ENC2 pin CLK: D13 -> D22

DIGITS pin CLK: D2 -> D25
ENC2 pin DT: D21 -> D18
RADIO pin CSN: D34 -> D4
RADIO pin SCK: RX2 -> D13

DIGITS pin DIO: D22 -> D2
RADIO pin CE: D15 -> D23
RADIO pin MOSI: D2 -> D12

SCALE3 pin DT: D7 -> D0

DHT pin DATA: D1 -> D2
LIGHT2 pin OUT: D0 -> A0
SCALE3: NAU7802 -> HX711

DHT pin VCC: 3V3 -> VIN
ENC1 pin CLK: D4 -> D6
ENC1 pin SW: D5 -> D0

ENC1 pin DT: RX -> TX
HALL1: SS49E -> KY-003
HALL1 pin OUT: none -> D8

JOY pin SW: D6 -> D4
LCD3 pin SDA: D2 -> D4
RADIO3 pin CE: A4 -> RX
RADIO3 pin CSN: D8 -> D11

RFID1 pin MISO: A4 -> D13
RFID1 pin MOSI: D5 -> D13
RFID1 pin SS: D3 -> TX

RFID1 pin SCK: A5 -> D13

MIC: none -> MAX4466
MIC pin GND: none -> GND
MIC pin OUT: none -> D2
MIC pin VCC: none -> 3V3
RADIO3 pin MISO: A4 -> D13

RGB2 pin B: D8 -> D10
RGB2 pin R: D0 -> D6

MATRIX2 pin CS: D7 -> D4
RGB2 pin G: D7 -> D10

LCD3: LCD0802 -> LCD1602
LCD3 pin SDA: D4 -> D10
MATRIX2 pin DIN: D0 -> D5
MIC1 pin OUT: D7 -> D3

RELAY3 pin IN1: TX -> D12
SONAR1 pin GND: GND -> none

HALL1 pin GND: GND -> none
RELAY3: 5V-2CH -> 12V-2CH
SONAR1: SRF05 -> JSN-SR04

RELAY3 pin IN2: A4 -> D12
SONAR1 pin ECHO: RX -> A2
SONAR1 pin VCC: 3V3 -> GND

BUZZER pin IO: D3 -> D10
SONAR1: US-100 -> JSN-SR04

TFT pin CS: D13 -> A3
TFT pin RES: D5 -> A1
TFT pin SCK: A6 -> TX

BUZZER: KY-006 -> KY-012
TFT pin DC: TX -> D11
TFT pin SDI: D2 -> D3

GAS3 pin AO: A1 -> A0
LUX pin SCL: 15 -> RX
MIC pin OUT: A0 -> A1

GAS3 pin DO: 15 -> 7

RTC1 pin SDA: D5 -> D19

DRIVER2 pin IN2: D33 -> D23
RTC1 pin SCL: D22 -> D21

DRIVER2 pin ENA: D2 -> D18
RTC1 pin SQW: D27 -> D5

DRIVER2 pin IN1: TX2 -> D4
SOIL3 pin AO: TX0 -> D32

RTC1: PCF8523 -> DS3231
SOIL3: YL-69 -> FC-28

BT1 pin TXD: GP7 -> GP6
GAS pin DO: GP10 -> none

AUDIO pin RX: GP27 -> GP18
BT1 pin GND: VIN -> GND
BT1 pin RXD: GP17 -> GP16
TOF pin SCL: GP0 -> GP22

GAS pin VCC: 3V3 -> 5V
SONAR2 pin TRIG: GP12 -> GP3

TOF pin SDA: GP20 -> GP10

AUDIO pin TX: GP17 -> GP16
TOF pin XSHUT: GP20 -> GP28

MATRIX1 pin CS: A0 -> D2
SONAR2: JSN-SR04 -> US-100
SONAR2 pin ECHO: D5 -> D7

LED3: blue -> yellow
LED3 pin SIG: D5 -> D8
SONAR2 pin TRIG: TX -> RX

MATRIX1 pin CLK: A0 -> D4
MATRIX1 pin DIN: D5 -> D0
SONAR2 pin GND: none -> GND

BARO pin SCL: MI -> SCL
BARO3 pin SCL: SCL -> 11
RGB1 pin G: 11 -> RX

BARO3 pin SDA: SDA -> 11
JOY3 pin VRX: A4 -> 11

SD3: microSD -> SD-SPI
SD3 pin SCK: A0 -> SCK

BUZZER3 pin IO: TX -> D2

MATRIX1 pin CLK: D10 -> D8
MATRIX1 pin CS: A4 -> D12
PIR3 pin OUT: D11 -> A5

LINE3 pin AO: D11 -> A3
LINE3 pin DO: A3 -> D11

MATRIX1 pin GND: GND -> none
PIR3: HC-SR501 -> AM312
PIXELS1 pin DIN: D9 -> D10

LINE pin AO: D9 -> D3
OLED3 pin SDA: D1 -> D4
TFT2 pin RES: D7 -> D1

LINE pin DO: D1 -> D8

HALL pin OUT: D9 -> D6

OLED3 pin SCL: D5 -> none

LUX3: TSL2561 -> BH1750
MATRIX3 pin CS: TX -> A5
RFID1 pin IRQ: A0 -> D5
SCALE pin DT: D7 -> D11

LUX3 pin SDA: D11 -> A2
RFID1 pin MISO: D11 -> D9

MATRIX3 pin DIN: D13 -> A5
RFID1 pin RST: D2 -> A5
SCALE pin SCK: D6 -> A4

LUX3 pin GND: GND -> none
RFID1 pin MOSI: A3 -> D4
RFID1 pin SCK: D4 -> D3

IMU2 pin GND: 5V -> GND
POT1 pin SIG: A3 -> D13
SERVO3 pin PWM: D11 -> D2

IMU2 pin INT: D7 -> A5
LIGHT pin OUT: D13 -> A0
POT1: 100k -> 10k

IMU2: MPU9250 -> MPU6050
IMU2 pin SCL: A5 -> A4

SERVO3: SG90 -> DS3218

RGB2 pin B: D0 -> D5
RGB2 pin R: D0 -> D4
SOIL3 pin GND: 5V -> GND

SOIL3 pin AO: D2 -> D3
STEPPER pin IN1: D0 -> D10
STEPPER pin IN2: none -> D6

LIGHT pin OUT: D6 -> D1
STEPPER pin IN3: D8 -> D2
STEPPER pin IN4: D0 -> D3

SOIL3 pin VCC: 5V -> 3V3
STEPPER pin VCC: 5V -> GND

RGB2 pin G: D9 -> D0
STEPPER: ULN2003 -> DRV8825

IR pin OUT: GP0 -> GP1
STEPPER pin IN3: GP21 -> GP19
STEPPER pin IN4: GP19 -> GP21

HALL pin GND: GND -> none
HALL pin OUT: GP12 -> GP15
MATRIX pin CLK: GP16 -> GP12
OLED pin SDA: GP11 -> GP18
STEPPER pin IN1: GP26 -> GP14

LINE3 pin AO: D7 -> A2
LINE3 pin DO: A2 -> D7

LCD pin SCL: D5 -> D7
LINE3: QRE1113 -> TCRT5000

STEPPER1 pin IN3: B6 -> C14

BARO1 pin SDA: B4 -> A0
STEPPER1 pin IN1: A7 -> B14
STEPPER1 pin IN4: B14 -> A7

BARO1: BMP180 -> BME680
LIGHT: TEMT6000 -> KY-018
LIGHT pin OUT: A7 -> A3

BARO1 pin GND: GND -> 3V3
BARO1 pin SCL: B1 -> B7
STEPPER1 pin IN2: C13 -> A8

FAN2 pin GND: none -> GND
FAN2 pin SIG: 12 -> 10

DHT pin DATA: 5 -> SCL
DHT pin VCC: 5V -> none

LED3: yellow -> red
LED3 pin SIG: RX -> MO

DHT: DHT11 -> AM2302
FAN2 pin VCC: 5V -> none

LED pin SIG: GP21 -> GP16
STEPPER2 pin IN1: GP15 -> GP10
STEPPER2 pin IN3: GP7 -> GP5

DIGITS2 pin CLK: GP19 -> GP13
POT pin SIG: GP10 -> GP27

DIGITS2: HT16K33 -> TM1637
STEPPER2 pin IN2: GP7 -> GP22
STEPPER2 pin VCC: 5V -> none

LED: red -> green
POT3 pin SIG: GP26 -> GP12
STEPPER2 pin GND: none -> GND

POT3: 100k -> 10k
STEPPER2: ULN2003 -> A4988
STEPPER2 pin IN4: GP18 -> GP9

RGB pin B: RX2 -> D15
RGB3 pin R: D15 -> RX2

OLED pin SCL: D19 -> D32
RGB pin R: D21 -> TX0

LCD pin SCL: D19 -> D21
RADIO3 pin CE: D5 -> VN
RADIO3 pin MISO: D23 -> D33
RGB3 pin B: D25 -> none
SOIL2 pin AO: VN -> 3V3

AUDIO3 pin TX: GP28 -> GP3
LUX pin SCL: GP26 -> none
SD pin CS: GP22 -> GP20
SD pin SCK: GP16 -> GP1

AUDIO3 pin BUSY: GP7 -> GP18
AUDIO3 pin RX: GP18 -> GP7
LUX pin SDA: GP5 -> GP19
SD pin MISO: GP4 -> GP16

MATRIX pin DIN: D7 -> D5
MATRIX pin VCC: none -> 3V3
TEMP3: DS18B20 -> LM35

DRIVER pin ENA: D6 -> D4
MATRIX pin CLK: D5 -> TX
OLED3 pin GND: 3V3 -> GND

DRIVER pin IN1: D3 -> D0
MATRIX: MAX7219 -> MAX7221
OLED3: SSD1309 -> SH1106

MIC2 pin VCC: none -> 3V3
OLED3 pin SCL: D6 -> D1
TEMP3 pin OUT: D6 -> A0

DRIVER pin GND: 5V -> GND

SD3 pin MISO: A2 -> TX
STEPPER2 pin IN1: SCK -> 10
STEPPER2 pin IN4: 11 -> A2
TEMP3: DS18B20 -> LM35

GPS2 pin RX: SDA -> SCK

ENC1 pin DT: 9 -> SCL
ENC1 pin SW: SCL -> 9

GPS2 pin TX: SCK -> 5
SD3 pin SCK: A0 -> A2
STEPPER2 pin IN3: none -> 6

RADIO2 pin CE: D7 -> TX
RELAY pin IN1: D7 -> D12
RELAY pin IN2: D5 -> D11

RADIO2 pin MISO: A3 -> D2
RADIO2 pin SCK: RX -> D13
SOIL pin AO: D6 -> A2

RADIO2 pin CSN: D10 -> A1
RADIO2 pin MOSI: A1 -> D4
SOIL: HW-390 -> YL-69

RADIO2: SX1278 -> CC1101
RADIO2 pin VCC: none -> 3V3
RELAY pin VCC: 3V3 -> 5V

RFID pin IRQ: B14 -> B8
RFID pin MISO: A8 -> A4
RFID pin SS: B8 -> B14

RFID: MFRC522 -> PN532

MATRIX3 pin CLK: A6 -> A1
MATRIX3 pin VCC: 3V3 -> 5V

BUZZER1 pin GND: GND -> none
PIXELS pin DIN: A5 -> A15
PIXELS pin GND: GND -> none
---*---
» **Directions**
In the listing above, locate the line containing "RGB2 pin B: D0 -> D5" and the line containing "RGB2 pin G: D9 -> D0". Extract those two lines and every line between them, exactly as written, and only those.

» **Exercise result**
RGB2 pin B: D0 -> D5
RGB2 pin R: D0 -> D4
SOIL3 pin GND: 5V -> GND

SOIL3 pin AO: D2 -> D3
STEPPER pin IN1: D0 -> D10
STEPPER pin IN2: none -> D6

LIGHT pin OUT: D6 -> D1
STEPPER pin IN3: D8 -> D2
STEPPER pin IN4: D0 -> D3

SOIL3 pin VCC: 5V -> 3V3
STEPPER pin VCC: 5V -> GND

RGB2 pin G: D9 -> D0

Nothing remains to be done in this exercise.